──────── Task inputs
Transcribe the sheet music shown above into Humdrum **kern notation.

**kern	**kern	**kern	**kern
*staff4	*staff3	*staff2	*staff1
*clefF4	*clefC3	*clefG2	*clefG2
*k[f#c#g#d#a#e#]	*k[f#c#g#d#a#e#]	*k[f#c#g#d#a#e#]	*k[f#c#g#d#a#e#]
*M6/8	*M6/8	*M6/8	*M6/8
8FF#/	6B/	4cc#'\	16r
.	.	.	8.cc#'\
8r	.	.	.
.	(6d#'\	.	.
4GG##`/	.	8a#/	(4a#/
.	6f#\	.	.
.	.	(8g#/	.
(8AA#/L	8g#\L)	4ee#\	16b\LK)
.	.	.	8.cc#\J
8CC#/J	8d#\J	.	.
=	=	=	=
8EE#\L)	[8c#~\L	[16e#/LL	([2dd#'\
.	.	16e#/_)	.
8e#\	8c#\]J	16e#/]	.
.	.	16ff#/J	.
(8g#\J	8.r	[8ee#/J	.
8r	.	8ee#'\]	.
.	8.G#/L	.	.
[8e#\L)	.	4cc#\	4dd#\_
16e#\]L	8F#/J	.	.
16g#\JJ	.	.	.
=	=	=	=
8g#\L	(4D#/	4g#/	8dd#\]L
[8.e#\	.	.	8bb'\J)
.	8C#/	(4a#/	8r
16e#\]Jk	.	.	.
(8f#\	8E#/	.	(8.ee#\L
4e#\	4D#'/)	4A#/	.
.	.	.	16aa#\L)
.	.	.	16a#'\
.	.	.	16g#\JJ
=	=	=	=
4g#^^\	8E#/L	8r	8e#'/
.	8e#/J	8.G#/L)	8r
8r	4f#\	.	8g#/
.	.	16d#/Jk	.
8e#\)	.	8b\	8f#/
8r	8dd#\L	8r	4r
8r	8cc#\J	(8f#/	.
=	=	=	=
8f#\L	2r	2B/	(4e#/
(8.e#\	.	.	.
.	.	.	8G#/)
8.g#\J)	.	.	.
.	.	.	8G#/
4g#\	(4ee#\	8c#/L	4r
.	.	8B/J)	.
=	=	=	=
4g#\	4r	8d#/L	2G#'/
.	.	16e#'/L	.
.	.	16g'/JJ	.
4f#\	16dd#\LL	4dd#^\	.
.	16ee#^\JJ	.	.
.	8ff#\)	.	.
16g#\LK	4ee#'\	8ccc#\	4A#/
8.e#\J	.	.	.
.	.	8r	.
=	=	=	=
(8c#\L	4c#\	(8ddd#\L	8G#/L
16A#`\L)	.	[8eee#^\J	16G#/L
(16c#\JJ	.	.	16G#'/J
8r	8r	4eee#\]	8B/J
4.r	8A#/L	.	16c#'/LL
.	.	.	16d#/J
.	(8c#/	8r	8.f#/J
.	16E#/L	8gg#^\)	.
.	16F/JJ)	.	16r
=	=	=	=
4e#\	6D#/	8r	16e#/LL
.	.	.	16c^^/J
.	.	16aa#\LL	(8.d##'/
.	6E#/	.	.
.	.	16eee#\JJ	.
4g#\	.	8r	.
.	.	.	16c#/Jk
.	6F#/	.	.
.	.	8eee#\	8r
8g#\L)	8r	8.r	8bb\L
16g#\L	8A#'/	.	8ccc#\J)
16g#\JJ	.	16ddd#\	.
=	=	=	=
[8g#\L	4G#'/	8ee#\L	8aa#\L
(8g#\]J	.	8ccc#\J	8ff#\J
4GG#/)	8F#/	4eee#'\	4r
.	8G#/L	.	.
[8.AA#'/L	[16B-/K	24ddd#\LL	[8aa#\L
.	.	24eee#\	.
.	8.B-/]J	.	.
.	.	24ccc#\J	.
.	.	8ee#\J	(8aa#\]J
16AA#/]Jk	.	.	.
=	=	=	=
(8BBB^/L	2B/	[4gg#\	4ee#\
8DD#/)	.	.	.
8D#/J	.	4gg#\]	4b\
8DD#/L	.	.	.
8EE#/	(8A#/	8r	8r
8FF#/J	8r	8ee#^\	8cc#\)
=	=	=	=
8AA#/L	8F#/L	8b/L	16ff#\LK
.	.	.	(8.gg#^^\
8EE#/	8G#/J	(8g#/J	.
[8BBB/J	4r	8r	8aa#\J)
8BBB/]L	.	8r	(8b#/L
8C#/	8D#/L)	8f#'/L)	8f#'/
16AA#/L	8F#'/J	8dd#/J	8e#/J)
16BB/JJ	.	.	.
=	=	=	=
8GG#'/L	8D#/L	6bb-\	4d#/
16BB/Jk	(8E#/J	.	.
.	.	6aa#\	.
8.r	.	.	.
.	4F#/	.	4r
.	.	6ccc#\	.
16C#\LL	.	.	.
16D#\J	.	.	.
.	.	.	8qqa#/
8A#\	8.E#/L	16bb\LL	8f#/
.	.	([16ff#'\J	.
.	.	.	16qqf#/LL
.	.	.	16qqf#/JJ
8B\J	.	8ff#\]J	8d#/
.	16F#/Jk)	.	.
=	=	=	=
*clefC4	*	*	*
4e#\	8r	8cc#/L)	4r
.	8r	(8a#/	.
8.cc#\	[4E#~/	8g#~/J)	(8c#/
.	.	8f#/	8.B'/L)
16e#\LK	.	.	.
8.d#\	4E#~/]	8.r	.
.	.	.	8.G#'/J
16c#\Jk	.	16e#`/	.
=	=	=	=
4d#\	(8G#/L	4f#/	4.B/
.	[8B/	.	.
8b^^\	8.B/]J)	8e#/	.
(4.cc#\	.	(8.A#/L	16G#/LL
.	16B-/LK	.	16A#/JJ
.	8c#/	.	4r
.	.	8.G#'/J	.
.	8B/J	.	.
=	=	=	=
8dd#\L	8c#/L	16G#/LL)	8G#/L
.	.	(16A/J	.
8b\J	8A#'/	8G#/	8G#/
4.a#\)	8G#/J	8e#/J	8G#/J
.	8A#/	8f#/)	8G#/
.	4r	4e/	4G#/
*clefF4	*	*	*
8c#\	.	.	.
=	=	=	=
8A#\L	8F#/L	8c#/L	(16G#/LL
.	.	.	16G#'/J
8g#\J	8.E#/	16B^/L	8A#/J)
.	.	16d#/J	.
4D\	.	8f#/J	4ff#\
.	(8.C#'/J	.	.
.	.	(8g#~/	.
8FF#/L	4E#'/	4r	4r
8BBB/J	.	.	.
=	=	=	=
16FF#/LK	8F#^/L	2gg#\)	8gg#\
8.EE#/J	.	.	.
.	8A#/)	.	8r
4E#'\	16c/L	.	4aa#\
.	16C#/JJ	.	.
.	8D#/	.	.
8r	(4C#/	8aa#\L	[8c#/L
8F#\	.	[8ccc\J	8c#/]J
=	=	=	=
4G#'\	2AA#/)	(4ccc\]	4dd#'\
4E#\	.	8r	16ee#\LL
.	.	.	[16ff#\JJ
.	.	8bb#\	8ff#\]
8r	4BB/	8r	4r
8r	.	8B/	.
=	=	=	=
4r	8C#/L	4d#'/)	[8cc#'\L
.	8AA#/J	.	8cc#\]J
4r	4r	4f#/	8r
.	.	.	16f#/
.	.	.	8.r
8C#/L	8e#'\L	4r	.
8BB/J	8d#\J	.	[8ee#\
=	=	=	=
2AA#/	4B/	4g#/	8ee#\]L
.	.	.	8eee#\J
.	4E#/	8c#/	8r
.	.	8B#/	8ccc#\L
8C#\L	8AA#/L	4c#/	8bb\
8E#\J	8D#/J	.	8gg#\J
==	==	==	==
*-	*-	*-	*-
────────────────
# Task prompt:
Pull out each line in the items above that includes the string "kern".

# Answer in full:
Transcribe the sheet music shown above into Humdrum **kern notation.
**kern	**kern	**kern	**kern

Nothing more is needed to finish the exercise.